─── Records for the exercise ───

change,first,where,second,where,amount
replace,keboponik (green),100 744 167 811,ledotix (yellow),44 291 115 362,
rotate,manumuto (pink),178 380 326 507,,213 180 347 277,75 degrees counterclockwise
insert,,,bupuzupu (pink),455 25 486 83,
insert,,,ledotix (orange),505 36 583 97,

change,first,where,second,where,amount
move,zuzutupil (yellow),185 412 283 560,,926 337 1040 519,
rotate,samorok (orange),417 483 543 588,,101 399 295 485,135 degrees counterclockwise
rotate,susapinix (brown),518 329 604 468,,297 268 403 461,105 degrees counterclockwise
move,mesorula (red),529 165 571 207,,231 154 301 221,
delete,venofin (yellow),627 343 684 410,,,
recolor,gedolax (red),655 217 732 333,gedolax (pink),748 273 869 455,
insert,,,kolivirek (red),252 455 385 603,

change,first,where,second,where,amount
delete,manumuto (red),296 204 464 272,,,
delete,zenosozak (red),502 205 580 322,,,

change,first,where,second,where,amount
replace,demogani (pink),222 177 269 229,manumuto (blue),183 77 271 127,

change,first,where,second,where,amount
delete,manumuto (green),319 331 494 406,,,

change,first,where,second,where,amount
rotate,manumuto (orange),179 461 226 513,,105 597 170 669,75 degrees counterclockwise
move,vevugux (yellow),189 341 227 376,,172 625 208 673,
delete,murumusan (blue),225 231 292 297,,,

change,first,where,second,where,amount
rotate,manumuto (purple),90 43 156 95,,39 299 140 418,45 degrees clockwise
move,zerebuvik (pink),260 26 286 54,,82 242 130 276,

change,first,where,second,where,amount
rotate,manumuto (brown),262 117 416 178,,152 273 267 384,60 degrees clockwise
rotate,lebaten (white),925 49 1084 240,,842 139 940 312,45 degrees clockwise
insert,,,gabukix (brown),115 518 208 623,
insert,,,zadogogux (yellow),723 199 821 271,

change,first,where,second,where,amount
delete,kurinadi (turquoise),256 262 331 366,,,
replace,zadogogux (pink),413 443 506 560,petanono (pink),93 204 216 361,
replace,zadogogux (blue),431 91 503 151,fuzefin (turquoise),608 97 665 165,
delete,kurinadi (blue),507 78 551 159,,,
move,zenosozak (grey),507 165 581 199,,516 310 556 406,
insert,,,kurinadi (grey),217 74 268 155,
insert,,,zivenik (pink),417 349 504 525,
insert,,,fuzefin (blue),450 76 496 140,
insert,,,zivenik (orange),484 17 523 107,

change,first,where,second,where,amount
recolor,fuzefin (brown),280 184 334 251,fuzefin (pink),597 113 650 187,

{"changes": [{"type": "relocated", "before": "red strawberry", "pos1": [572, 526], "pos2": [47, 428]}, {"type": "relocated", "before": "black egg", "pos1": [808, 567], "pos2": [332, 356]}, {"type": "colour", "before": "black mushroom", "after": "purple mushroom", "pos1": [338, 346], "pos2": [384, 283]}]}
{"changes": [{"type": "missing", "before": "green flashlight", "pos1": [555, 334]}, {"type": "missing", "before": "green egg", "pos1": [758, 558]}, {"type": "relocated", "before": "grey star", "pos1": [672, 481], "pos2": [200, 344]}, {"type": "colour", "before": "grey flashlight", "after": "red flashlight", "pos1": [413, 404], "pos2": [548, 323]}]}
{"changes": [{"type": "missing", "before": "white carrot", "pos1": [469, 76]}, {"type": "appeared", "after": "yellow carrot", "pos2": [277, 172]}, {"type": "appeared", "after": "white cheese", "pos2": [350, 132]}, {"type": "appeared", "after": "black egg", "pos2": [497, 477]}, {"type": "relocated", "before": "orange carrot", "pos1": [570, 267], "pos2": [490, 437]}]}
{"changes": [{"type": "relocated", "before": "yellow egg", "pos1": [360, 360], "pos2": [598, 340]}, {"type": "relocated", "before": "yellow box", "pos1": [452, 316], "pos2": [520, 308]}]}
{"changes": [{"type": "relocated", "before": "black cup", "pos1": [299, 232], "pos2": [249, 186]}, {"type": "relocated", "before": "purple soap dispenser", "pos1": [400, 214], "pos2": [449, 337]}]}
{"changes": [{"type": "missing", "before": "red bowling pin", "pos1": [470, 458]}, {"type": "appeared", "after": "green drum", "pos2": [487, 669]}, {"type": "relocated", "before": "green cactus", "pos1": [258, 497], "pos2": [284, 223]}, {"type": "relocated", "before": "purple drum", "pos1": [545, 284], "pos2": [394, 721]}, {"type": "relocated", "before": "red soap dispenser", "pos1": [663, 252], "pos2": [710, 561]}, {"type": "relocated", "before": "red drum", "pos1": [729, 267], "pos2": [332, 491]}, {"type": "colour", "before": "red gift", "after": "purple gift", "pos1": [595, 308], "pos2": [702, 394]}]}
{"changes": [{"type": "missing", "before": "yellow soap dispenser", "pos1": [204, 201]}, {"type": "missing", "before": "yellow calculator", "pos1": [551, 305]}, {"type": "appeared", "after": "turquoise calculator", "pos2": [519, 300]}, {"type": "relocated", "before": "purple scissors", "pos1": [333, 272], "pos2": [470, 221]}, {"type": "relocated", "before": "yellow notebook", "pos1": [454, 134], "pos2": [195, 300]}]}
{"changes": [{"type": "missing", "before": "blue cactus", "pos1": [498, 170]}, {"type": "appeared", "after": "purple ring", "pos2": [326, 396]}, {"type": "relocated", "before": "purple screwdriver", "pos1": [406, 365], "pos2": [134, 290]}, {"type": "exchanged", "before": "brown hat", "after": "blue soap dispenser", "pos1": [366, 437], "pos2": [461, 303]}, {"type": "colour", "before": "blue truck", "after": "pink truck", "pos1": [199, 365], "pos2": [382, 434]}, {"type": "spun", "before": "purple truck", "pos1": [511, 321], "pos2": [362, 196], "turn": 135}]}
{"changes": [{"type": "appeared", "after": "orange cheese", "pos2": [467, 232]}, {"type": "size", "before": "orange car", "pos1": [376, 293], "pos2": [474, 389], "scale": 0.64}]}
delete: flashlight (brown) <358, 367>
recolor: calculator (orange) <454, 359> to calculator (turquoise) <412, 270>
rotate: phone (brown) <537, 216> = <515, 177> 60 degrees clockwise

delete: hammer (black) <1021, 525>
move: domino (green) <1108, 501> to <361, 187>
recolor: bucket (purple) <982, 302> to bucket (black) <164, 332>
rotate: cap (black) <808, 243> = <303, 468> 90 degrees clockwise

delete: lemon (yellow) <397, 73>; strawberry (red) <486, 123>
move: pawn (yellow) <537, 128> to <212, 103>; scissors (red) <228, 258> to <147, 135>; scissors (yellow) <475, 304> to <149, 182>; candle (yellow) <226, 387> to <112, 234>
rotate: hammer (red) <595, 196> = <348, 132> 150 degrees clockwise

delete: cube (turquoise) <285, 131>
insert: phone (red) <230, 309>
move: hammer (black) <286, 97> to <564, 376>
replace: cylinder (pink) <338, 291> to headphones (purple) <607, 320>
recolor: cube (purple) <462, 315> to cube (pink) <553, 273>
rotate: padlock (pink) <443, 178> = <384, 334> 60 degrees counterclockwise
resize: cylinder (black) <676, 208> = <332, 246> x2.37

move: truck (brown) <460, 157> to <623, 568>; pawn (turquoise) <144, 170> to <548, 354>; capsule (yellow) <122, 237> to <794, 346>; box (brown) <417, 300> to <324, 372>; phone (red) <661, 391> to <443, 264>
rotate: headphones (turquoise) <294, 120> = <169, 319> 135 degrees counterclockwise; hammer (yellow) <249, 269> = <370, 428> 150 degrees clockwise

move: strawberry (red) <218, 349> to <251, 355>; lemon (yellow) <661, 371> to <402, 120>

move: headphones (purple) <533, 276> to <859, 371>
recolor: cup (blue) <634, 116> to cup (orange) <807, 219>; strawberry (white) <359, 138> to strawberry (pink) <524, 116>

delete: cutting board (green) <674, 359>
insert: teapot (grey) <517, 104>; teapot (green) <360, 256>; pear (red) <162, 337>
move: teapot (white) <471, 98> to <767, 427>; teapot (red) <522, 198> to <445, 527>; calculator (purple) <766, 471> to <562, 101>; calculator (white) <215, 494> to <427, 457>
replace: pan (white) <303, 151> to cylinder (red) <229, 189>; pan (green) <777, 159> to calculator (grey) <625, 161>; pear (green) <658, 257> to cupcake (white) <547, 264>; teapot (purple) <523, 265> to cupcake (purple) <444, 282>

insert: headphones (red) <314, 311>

───

- Aim of the task -
Begin at the line that has "rotate,manumuto (pink),178 380" in the entries above; stop after the line that has "insert,,,bupuzupu (pink),455 25". Transcribe exactly those lines and no others.

- Task response -
rotate,manumuto (pink),178 380 326 507,,213 180 347 277,75 degrees counterclockwise
insert,,,bupuzupu (pink),455 25 486 83,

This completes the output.